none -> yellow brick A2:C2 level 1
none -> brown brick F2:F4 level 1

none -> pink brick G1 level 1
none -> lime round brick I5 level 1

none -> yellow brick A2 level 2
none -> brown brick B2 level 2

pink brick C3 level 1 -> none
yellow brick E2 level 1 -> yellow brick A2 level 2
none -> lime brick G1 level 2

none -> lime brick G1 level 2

_ _ _ _ _

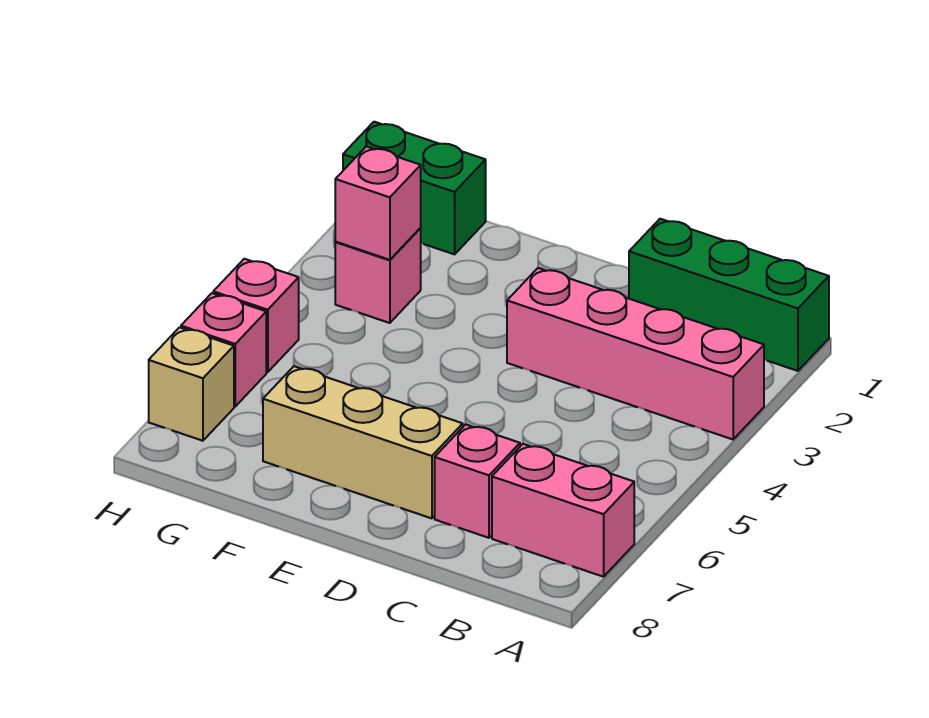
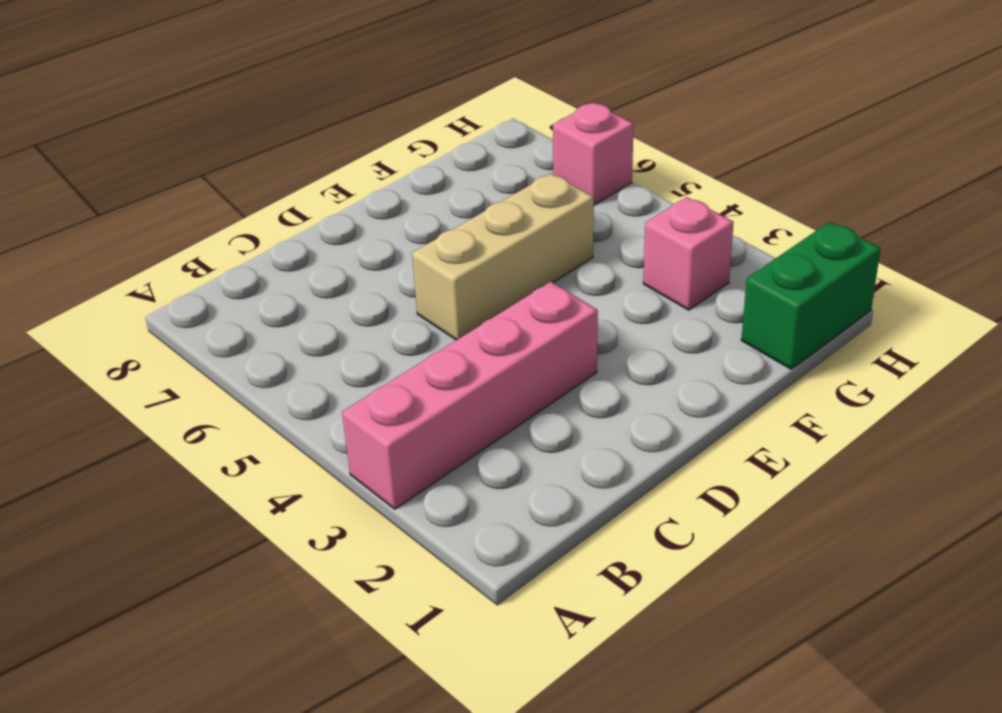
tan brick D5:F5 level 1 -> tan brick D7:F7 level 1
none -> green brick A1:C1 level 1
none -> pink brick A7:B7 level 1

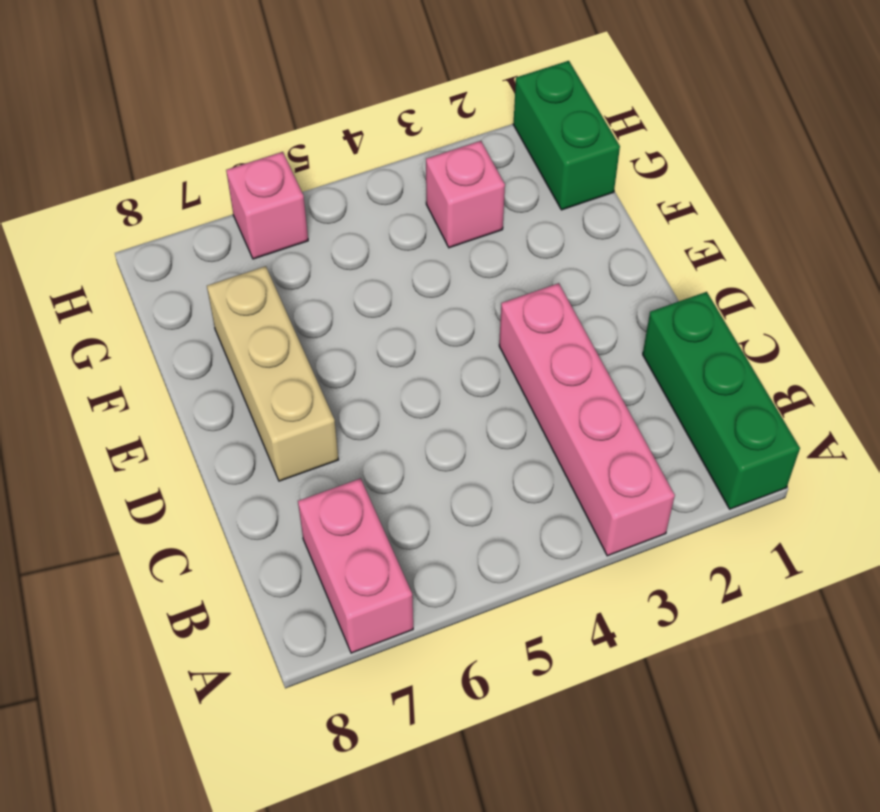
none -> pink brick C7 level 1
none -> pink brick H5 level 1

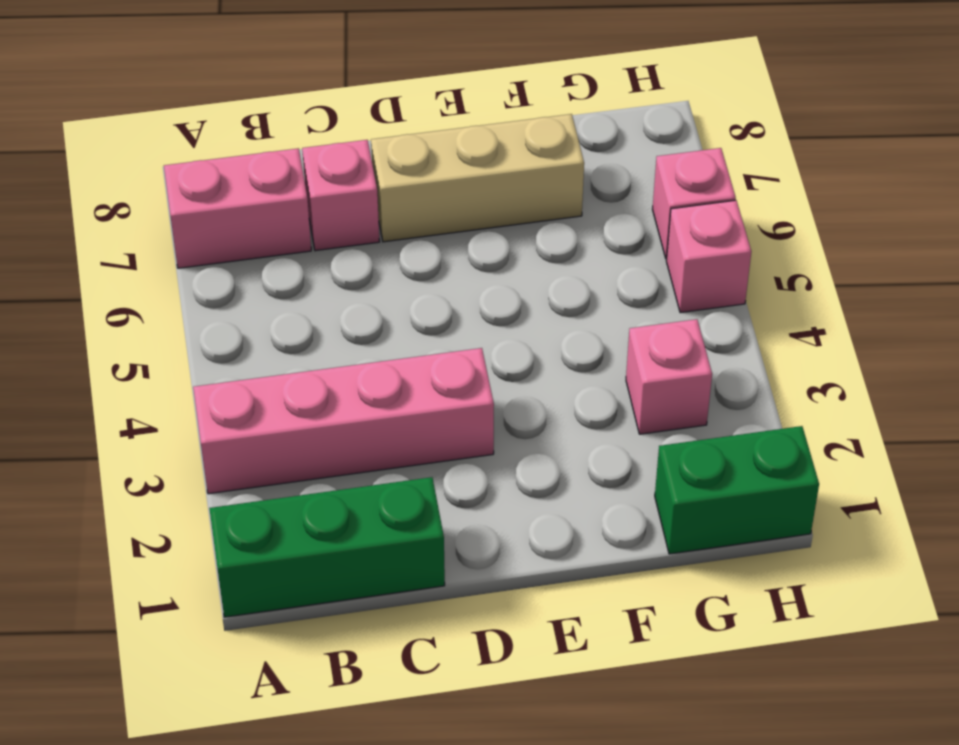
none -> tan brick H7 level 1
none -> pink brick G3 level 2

_ _ _ _ _

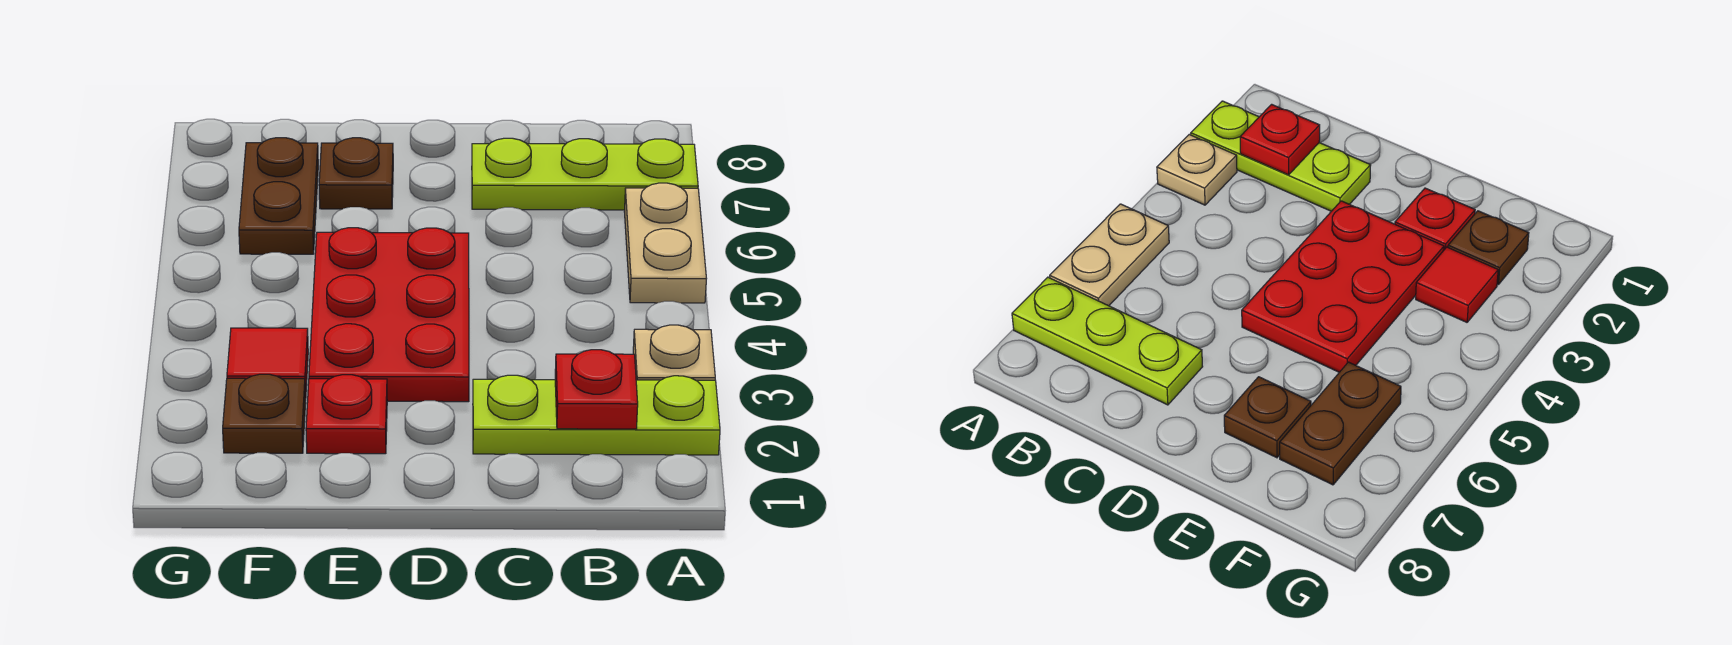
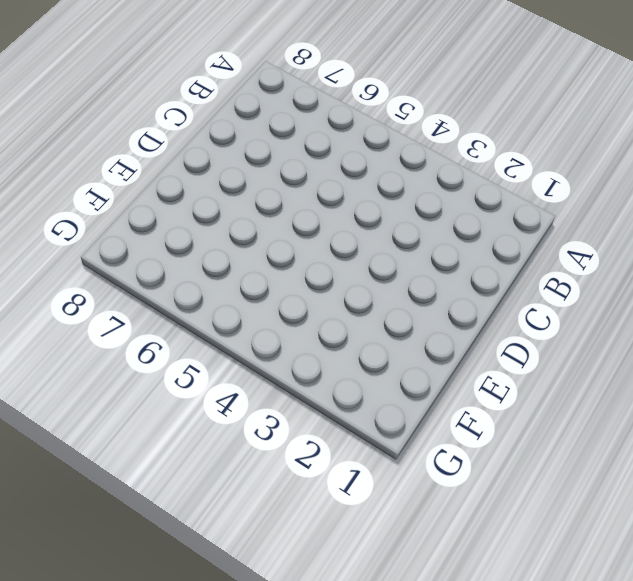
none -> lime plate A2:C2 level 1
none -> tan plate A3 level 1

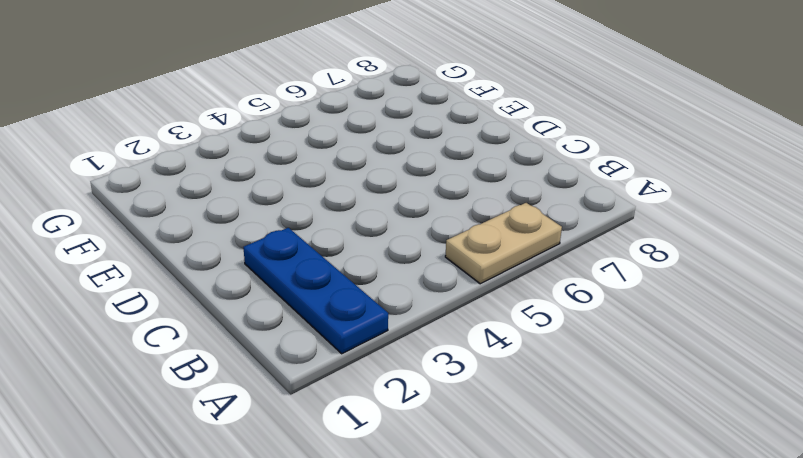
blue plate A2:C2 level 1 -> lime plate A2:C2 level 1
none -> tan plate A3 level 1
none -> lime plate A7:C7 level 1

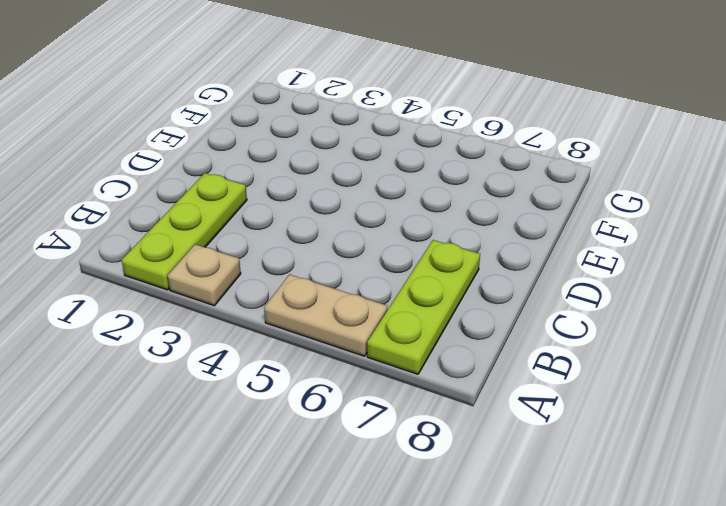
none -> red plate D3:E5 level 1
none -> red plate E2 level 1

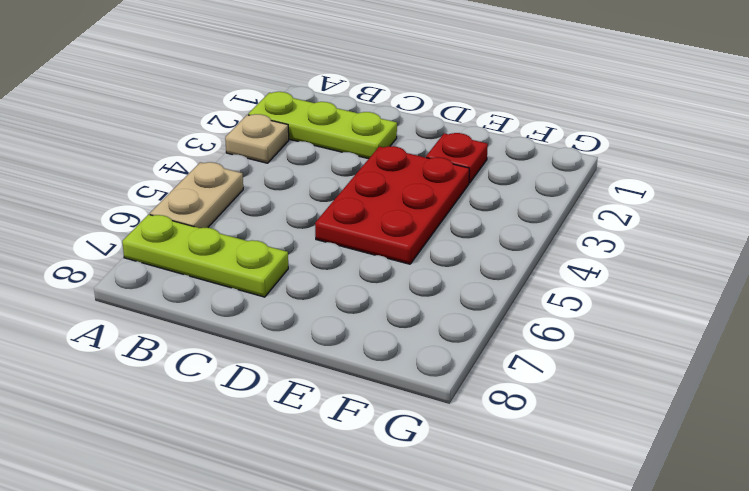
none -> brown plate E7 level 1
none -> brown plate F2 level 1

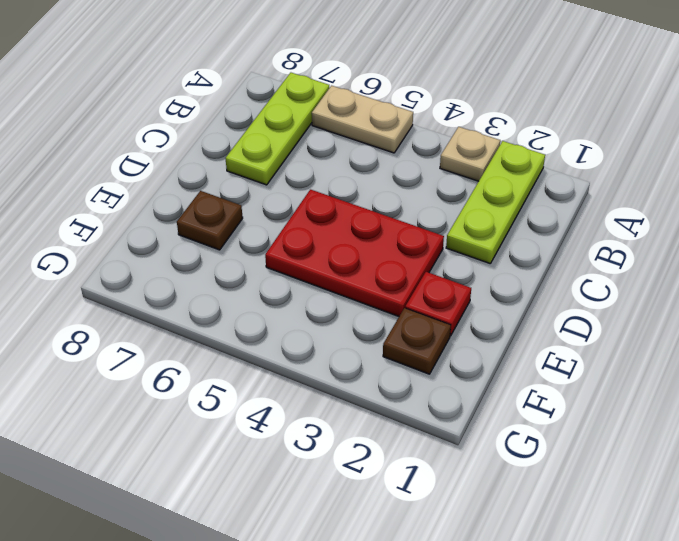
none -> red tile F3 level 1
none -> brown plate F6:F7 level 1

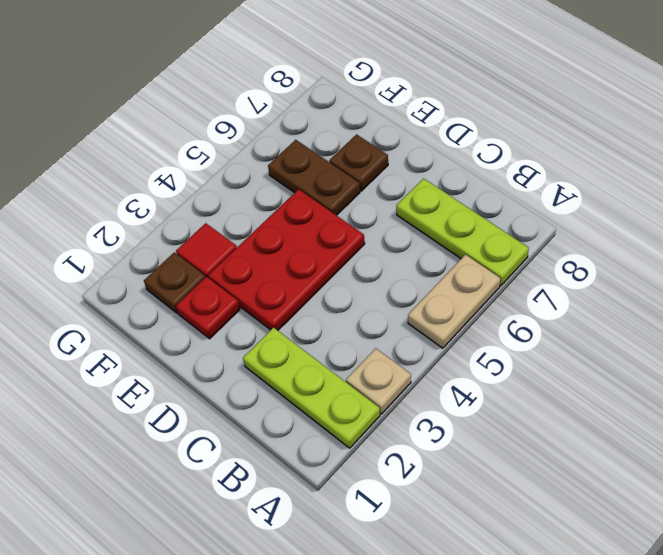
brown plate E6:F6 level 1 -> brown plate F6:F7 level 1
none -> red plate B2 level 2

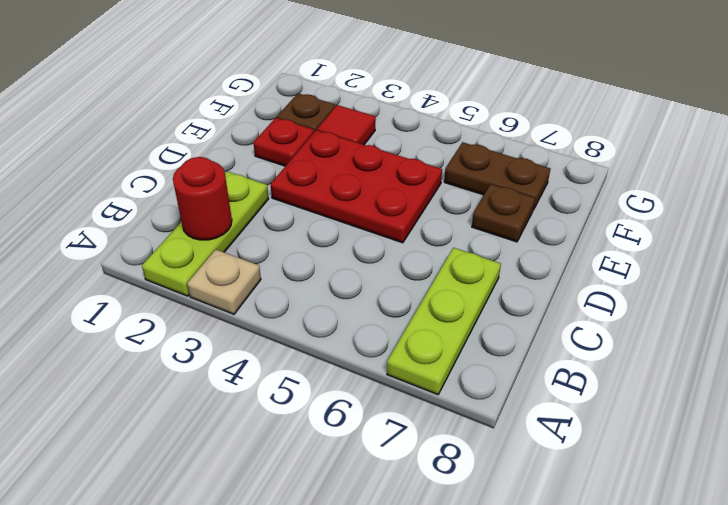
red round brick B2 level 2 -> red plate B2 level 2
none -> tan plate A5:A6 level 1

_ _ _ _ _

EXERCISE BRIEF:
What you give back should be exactly the lines of the data above from the line with "none -> yellow brick A2:C2 level 1" through the line with "pink brick C3 level 1 -> none", both of those included, and nothing more.

OUTPUT FOR THIS TASK:
none -> yellow brick A2:C2 level 1
none -> brown brick F2:F4 level 1

none -> pink brick G1 level 1
none -> lime round brick I5 level 1

none -> yellow brick A2 level 2
none -> brown brick B2 level 2

pink brick C3 level 1 -> none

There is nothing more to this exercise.